_Exercise brief:_
All of the entries below should be printed exactly; the pictures are to be left out.

(Revision comparison data)
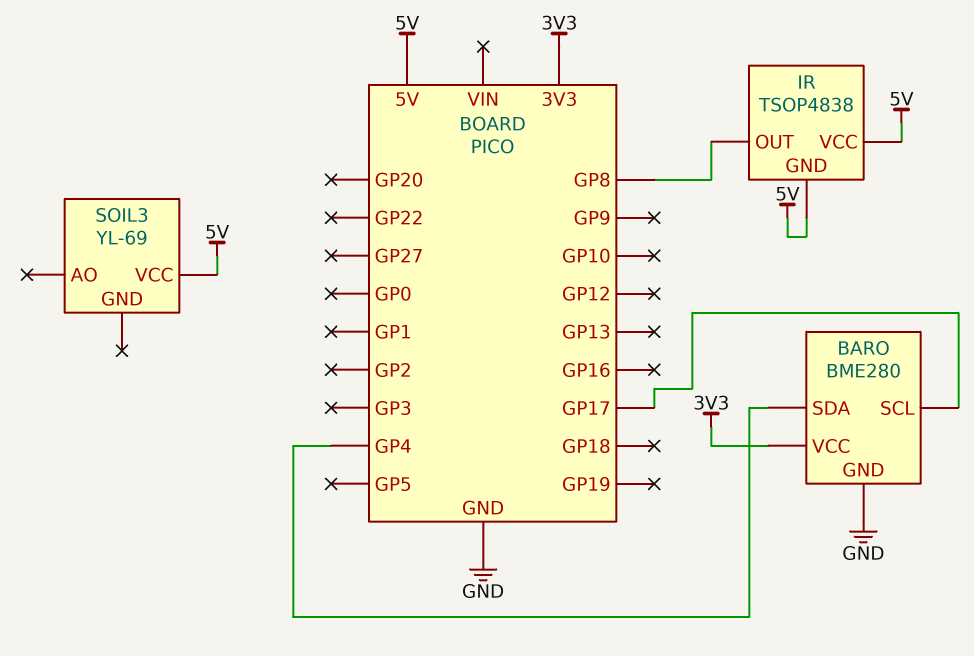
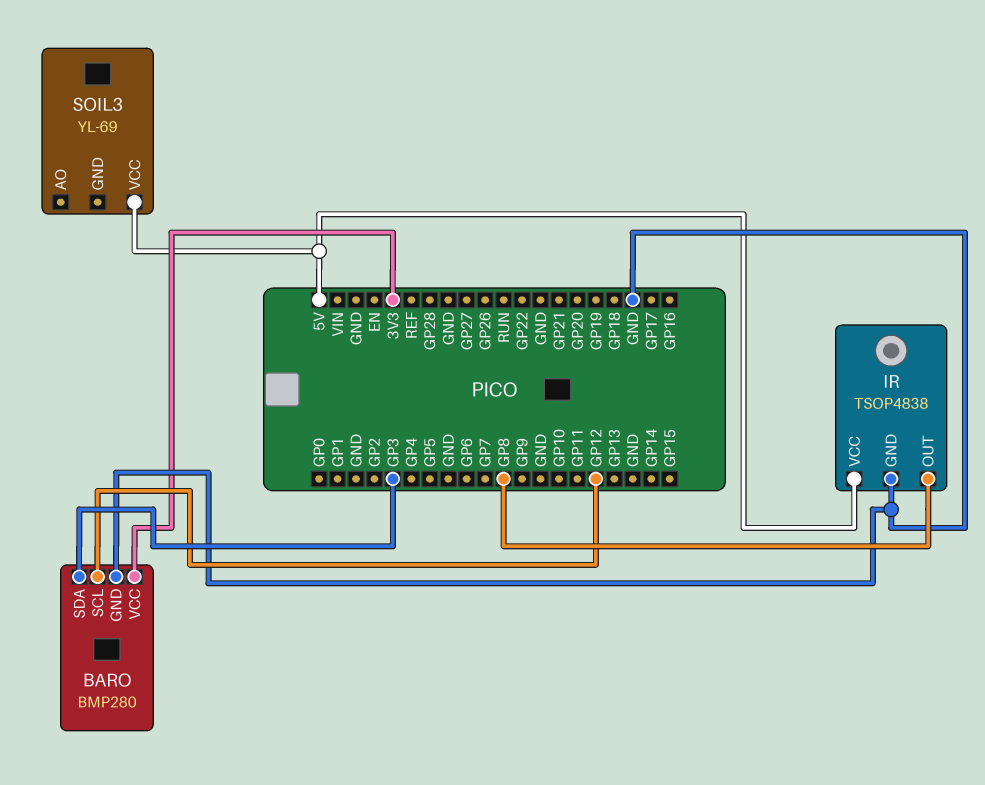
BARO: BME280 -> BMP280
BARO pin SCL: GP17 -> GP12
BARO pin SDA: GP4 -> GP3
IR pin GND: 5V -> GND

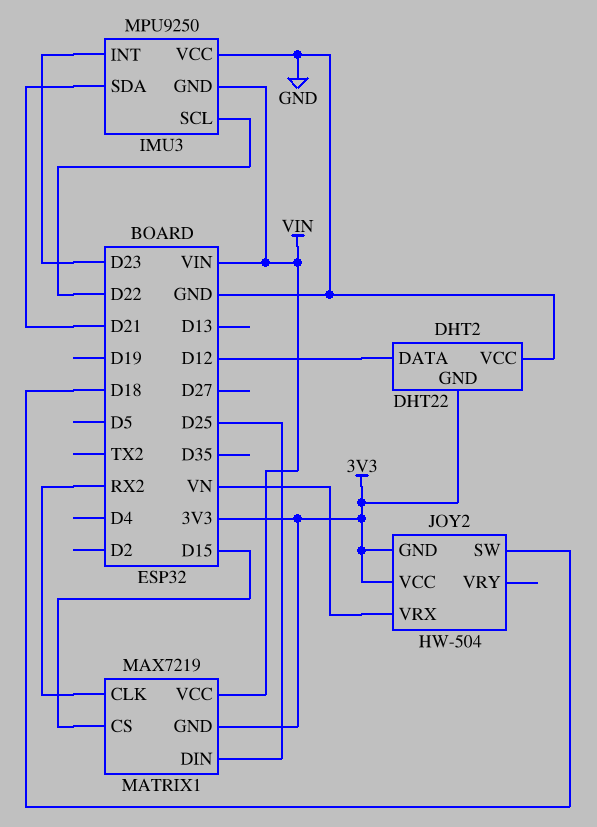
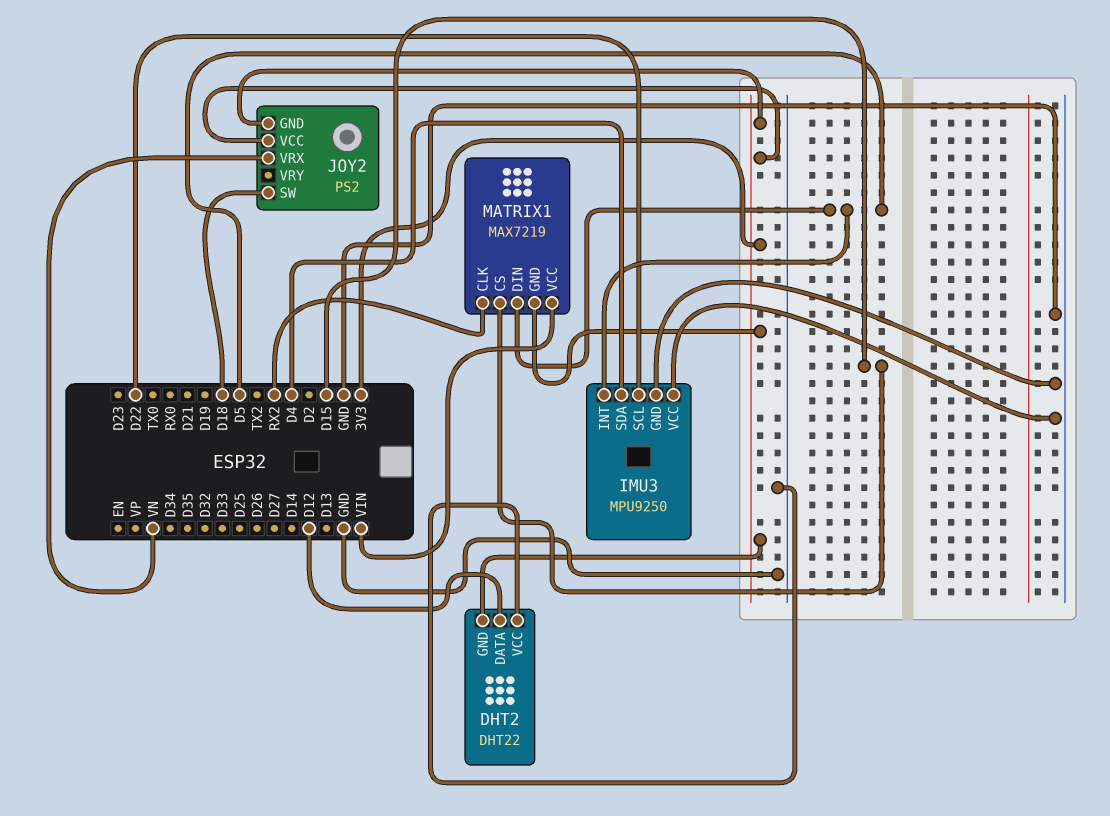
IMU3 pin GND: VIN -> GND
IMU3 pin INT: D23 -> D5
IMU3 pin SDA: D21 -> D4
JOY2: HW-504 -> PS2
MATRIX1 pin DIN: D25 -> D5

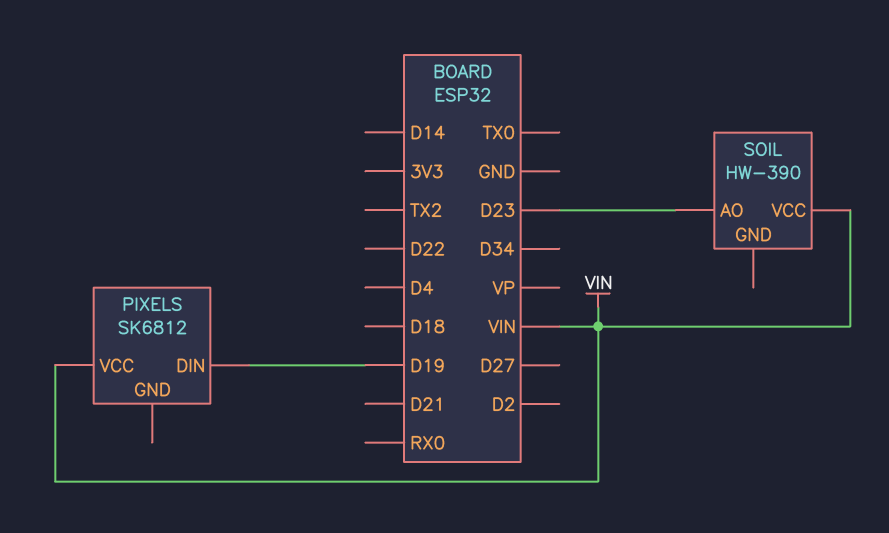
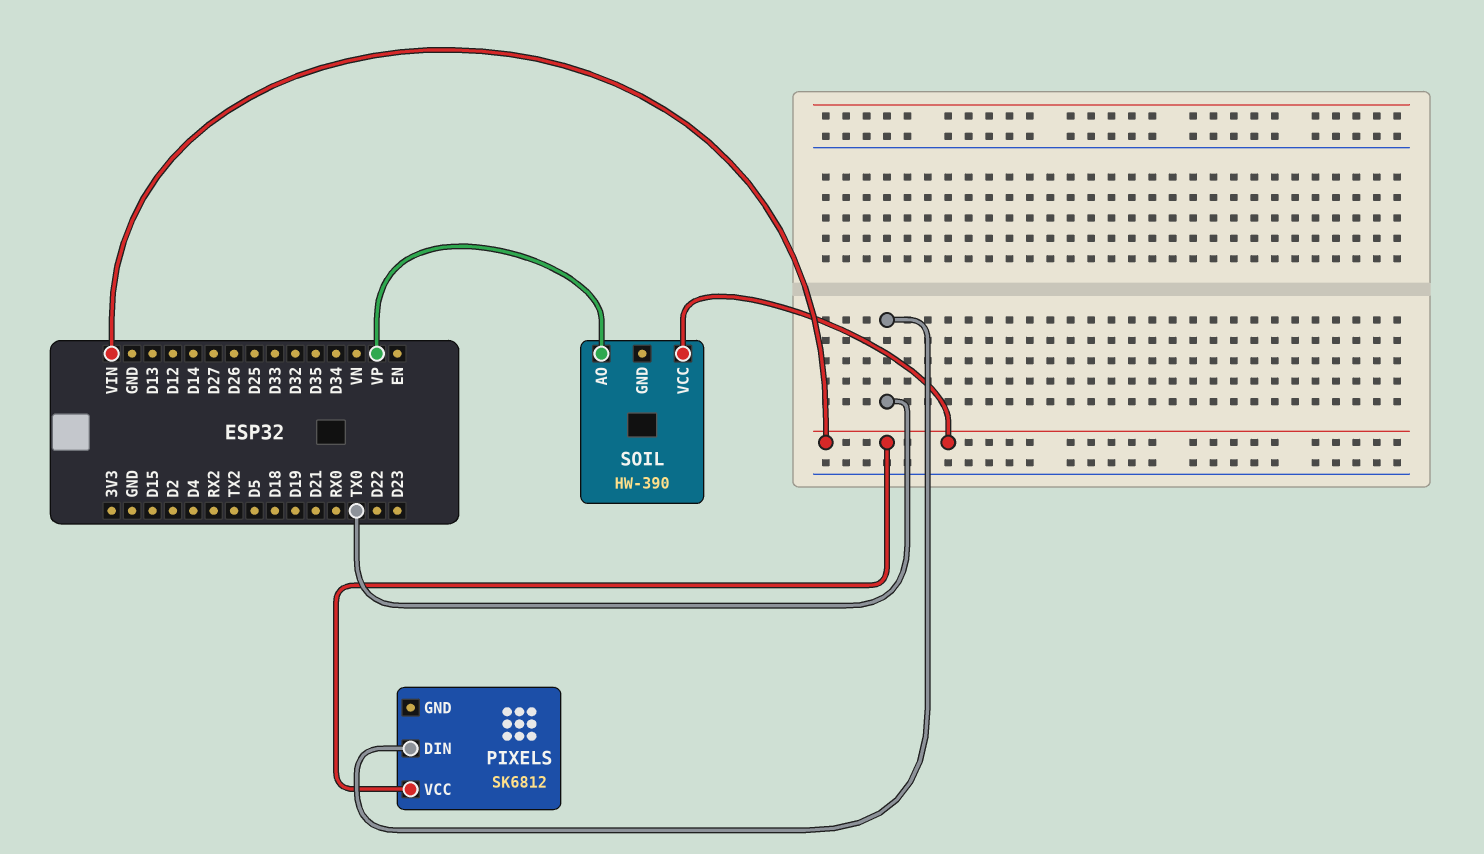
PIXELS pin DIN: D19 -> TX0
SOIL pin AO: D23 -> VP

_Output of the exercise:_
BARO: BME280 -> BMP280
BARO pin SCL: GP17 -> GP12
BARO pin SDA: GP4 -> GP3
IR pin GND: 5V -> GND

IMU3 pin GND: VIN -> GND
IMU3 pin INT: D23 -> D5
IMU3 pin SDA: D21 -> D4
JOY2: HW-504 -> PS2
MATRIX1 pin DIN: D25 -> D5

PIXELS pin DIN: D19 -> TX0
SOIL pin AO: D23 -> VP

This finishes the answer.